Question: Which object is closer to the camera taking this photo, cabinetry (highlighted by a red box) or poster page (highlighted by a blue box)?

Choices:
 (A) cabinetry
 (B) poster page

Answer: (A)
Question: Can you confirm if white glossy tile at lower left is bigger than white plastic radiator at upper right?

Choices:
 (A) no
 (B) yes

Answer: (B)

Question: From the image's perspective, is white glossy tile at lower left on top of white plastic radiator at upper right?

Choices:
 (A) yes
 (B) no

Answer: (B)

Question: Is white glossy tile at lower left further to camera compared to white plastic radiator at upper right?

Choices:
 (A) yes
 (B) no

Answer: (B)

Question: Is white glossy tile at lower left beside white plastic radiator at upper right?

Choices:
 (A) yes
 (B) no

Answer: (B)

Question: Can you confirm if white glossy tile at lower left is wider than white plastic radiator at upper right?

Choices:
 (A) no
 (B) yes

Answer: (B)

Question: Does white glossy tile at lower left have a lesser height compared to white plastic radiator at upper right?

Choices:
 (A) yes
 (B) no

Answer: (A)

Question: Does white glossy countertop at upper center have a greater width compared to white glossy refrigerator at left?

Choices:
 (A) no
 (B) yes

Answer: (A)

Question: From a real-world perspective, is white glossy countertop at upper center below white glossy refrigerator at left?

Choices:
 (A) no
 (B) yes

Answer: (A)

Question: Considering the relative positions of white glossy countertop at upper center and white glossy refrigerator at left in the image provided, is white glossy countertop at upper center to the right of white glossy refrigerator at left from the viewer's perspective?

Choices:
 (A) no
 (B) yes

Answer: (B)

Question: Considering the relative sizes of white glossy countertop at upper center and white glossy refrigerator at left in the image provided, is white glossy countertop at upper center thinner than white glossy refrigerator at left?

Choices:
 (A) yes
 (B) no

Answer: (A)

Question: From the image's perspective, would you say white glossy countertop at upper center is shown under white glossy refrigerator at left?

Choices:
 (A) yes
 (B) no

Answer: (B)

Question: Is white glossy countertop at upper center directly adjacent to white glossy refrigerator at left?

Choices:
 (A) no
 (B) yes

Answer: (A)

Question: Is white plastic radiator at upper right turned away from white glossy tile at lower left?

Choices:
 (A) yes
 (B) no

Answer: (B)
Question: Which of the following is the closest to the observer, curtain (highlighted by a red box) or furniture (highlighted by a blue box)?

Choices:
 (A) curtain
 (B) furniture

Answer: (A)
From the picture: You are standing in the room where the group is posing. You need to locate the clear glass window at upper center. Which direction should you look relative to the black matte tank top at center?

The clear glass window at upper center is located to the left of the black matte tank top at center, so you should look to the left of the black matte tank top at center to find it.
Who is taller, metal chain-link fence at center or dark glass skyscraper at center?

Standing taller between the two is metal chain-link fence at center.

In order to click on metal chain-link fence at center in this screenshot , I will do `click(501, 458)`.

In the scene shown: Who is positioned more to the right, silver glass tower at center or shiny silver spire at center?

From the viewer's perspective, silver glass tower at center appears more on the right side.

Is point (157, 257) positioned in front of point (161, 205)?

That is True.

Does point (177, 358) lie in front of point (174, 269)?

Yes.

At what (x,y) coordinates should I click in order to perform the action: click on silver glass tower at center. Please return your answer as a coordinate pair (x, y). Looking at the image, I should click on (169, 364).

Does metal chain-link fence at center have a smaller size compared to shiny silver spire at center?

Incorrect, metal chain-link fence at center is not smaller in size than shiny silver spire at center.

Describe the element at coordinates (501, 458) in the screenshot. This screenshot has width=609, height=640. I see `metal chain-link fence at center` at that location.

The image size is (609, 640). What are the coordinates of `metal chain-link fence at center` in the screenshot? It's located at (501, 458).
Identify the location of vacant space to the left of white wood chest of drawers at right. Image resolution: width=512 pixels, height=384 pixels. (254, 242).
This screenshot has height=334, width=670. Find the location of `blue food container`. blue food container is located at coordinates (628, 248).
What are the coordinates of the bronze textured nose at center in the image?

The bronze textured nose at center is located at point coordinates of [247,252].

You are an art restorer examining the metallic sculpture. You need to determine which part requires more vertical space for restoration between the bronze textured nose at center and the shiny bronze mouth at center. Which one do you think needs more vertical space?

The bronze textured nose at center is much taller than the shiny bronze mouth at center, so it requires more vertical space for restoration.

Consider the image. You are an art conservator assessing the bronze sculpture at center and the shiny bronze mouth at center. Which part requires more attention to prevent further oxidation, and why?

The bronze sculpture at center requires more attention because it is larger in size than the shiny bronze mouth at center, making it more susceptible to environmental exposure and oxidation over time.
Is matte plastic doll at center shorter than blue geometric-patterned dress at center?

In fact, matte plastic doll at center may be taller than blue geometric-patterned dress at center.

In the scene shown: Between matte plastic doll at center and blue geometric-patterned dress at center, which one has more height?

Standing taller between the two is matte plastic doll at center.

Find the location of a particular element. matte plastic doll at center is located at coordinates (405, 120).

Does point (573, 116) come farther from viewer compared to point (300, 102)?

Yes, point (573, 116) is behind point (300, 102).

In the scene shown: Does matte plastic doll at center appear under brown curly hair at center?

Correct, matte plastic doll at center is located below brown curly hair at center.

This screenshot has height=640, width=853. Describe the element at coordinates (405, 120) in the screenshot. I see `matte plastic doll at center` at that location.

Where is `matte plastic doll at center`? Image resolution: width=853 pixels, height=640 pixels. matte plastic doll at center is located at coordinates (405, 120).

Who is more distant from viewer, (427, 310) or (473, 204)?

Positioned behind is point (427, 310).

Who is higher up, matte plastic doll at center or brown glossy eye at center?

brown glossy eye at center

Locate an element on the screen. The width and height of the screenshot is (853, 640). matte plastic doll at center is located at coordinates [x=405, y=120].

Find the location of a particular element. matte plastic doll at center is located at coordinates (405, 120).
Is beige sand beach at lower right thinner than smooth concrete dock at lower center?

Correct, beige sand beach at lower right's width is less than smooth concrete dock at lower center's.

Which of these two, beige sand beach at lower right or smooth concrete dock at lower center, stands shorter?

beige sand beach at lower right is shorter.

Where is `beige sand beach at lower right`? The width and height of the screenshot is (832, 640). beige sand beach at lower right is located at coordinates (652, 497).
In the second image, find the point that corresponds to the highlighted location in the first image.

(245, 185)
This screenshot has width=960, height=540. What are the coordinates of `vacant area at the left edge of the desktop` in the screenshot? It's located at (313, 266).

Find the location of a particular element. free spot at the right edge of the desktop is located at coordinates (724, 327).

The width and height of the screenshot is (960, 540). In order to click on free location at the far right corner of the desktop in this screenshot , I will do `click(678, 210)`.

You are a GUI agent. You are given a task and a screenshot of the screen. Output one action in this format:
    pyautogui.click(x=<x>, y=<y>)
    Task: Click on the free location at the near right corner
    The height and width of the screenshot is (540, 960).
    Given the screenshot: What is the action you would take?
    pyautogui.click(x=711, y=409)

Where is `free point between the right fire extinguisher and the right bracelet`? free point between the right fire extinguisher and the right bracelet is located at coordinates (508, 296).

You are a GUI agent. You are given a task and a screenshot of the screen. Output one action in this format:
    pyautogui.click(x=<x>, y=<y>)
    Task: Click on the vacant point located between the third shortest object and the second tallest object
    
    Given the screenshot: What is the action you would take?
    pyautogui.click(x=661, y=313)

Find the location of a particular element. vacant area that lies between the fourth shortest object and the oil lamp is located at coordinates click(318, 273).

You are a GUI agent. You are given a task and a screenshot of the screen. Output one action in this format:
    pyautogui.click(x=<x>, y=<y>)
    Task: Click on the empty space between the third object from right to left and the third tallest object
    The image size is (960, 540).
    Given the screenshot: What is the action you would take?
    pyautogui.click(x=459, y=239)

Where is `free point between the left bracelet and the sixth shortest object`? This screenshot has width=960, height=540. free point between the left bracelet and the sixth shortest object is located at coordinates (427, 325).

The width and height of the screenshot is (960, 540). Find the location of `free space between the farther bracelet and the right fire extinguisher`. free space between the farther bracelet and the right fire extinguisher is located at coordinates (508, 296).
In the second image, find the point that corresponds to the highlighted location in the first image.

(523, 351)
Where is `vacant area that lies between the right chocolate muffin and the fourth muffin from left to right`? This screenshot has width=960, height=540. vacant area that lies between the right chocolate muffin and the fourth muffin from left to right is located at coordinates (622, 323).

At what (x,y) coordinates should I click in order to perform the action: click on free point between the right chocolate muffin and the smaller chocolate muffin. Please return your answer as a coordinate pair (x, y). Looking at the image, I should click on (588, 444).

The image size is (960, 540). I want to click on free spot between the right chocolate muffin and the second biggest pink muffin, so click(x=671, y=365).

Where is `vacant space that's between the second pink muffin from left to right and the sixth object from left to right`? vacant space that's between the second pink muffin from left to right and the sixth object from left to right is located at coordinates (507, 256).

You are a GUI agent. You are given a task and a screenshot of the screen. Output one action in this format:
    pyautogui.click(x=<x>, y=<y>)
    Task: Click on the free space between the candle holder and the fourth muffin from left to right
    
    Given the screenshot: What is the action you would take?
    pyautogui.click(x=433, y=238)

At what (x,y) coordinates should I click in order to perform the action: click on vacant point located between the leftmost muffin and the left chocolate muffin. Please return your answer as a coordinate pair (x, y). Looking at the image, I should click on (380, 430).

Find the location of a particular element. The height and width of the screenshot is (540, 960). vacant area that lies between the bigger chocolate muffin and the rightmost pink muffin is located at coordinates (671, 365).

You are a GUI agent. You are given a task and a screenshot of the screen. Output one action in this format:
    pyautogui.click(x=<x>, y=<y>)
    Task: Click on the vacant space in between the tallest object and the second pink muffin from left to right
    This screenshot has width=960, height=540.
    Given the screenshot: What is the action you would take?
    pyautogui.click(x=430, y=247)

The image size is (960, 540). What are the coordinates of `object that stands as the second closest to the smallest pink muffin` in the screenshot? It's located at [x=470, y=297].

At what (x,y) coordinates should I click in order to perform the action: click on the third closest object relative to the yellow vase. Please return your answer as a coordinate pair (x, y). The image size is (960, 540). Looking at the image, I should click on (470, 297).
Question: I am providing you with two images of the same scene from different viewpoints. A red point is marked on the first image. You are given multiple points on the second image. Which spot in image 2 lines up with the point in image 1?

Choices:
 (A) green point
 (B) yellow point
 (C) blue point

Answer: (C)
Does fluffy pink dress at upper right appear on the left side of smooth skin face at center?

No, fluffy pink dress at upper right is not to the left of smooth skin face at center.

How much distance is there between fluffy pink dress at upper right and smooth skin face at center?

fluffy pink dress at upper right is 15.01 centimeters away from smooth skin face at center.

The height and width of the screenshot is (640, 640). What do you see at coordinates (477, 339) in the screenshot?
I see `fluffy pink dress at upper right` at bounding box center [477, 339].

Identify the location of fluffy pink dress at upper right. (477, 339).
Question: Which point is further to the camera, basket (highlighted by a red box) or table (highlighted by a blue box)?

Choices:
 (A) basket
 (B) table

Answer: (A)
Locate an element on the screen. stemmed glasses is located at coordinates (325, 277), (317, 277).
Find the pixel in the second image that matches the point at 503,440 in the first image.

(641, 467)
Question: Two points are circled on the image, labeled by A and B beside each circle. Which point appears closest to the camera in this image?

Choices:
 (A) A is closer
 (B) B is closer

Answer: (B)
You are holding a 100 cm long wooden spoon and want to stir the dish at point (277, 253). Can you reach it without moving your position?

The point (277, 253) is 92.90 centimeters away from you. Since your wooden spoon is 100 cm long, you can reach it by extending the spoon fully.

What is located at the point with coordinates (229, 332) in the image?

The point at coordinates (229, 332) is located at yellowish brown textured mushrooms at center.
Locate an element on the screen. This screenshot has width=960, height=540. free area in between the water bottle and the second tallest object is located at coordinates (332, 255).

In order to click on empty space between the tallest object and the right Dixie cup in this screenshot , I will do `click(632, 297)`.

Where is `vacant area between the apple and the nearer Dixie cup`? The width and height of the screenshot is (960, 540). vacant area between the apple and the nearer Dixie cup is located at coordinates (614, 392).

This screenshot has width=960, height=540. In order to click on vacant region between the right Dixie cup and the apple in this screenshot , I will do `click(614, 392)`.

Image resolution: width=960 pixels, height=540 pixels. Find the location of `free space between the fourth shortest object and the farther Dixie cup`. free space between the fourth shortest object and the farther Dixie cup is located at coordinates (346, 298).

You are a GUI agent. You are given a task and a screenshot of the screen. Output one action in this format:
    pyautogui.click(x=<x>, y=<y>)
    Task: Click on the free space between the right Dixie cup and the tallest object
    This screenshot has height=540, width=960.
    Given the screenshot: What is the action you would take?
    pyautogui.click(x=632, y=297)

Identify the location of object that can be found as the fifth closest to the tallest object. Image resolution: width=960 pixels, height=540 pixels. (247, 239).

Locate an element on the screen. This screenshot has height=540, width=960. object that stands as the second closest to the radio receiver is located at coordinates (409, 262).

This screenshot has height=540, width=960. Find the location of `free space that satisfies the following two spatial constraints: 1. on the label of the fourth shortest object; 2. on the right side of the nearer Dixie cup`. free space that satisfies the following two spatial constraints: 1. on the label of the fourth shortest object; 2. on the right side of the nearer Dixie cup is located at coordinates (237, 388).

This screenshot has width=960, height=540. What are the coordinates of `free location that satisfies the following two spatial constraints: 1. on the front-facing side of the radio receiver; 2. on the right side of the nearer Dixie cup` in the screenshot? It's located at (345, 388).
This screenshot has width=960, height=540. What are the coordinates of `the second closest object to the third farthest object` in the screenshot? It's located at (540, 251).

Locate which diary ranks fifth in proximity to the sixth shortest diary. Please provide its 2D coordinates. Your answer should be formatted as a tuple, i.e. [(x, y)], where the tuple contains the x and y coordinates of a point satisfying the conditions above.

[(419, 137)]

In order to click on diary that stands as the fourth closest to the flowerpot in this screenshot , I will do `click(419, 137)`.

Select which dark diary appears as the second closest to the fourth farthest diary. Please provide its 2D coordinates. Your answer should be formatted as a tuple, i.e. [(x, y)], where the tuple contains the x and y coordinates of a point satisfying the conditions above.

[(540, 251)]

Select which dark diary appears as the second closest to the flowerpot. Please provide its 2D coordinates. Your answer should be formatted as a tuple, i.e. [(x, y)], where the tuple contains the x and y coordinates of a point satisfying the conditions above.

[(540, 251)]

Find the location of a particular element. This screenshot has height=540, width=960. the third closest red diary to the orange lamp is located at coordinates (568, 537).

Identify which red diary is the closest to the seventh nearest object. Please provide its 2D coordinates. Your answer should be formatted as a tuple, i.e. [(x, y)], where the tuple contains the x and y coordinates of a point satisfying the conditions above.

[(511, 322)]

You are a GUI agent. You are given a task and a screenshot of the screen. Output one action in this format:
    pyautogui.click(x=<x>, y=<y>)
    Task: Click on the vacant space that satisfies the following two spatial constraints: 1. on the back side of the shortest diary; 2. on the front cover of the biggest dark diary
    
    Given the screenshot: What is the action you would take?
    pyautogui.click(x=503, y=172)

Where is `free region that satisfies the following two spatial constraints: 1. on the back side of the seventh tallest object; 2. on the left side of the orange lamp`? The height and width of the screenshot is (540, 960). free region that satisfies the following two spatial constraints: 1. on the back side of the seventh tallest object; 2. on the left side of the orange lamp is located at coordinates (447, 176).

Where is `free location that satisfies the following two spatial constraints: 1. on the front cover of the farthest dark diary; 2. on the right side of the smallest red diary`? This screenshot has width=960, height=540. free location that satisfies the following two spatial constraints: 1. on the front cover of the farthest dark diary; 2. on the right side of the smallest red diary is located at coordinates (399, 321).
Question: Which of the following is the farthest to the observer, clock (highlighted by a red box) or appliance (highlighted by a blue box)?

* * * * * * * * *

Problem description
Starting at the line that contains "This screenshot has height=640, width=853." and ending at the line that contains "The width and height of the screenshot is (960, 540). In", render those lines of the material as a JSON list of strings with one string per line. Leave out blank lines.

Problem solution
[
  "This screenshot has height=640, width=853. Describe the element at coordinates (405, 120) in the screenshot. I see `matte plastic doll at center` at that location.",
  "Where is `matte plastic doll at center`? Image resolution: width=853 pixels, height=640 pixels. matte plastic doll at center is located at coordinates (405, 120).",
  "Who is more distant from viewer, (427, 310) or (473, 204)?",
  "Positioned behind is point (427, 310).",
  "Who is higher up, matte plastic doll at center or brown glossy eye at center?",
  "brown glossy eye at center",
  "Locate an element on the screen. The width and height of the screenshot is (853, 640). matte plastic doll at center is located at coordinates [x=405, y=120].",
  "Find the location of a particular element. matte plastic doll at center is located at coordinates (405, 120).",
  "Is beige sand beach at lower right thinner than smooth concrete dock at lower center?",
  "Correct, beige sand beach at lower right's width is less than smooth concrete dock at lower center's.",
  "Which of these two, beige sand beach at lower right or smooth concrete dock at lower center, stands shorter?",
  "beige sand beach at lower right is shorter.",
  "Where is `beige sand beach at lower right`? The width and height of the screenshot is (832, 640). beige sand beach at lower right is located at coordinates (652, 497).",
  "In the second image, find the point that corresponds to the highlighted location in the first image.",
  "(245, 185)",
  "This screenshot has width=960, height=540. What are the coordinates of `vacant area at the left edge of the desktop` in the screenshot? It's located at (313, 266).",
  "Find the location of a particular element. free spot at the right edge of the desktop is located at coordinates (724, 327).",
  "The width and height of the screenshot is (960, 540). In order to click on free location at the far right corner of the desktop in this screenshot , I will do `click(678, 210)`."
]